=== Exercise directions ===
Every line in the records below between the one holding "(734, 139) = (747, 182): none -> brown robot" and the one holding "(804, 586) = (687, 584): white bowl -> none", inclusive, is to be set down exactly; all other lines are to be left out.

=== Data shown ===
-*-*-

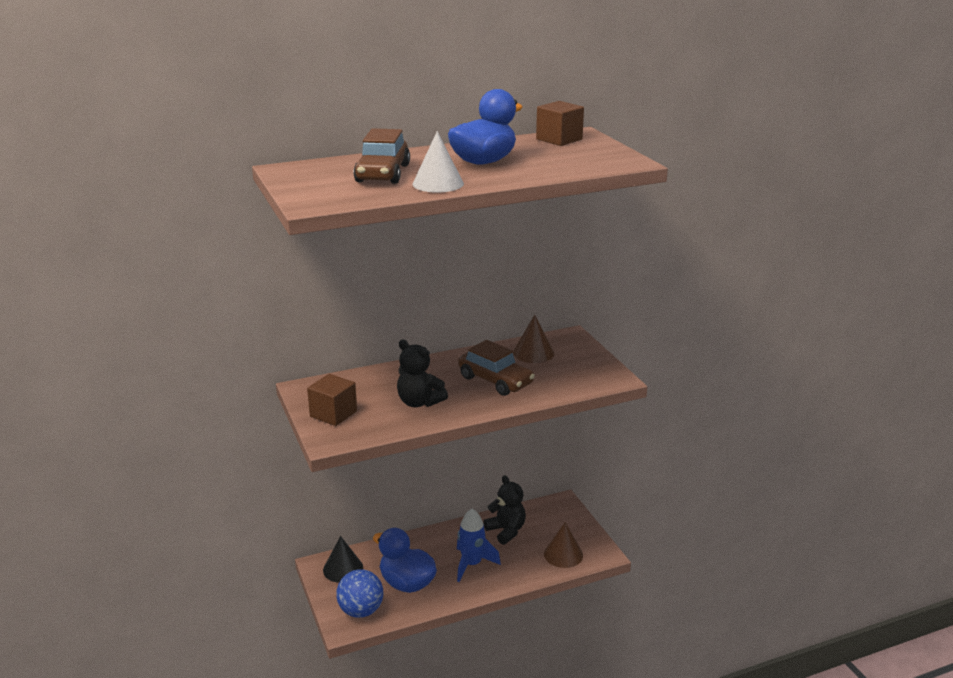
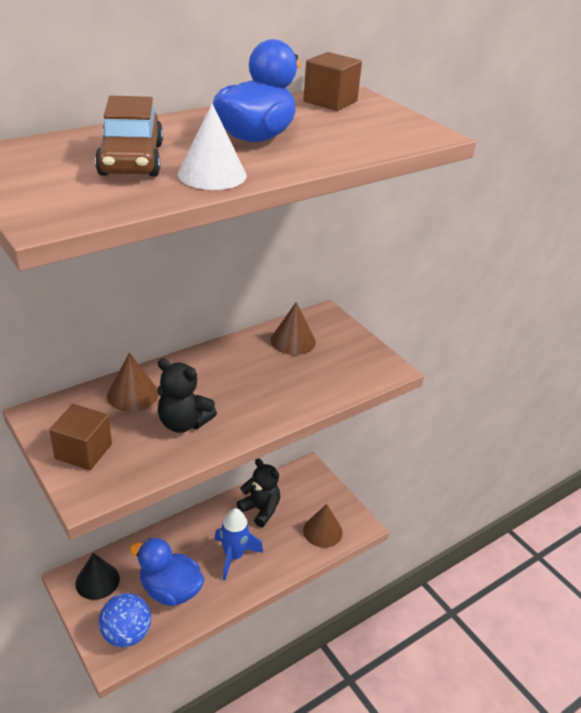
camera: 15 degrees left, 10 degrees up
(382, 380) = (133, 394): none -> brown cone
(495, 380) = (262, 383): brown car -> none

-*-*-

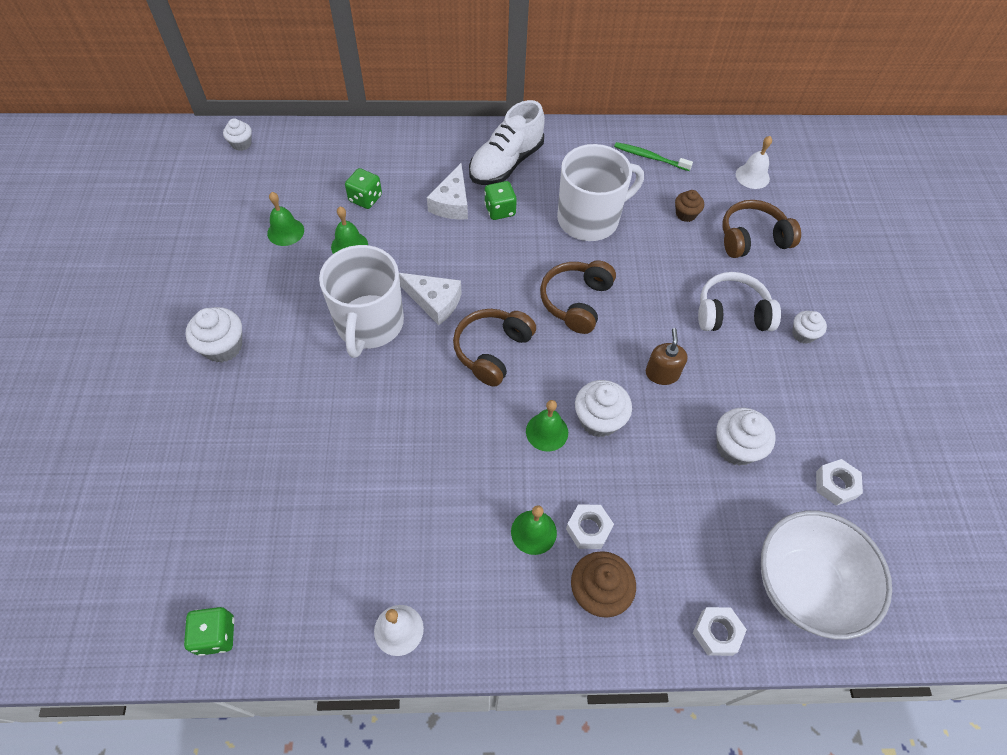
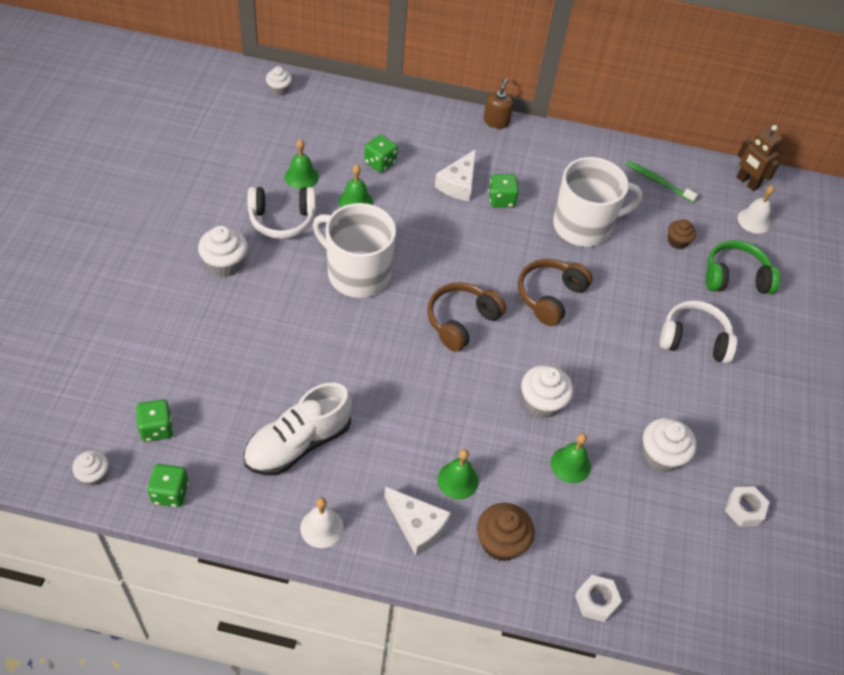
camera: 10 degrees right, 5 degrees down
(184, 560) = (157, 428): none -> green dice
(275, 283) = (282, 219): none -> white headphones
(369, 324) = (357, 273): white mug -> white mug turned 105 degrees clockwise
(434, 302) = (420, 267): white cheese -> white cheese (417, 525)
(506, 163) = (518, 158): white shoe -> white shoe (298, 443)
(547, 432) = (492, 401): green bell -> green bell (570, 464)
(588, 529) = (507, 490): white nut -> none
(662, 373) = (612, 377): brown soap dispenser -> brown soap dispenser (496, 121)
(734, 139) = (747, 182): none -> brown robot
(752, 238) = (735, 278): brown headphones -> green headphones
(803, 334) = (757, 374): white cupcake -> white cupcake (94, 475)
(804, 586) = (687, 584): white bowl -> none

-*-*-

=== Written reply ===
(734, 139) = (747, 182): none -> brown robot
(752, 238) = (735, 278): brown headphones -> green headphones
(803, 334) = (757, 374): white cupcake -> white cupcake (94, 475)
(804, 586) = (687, 584): white bowl -> none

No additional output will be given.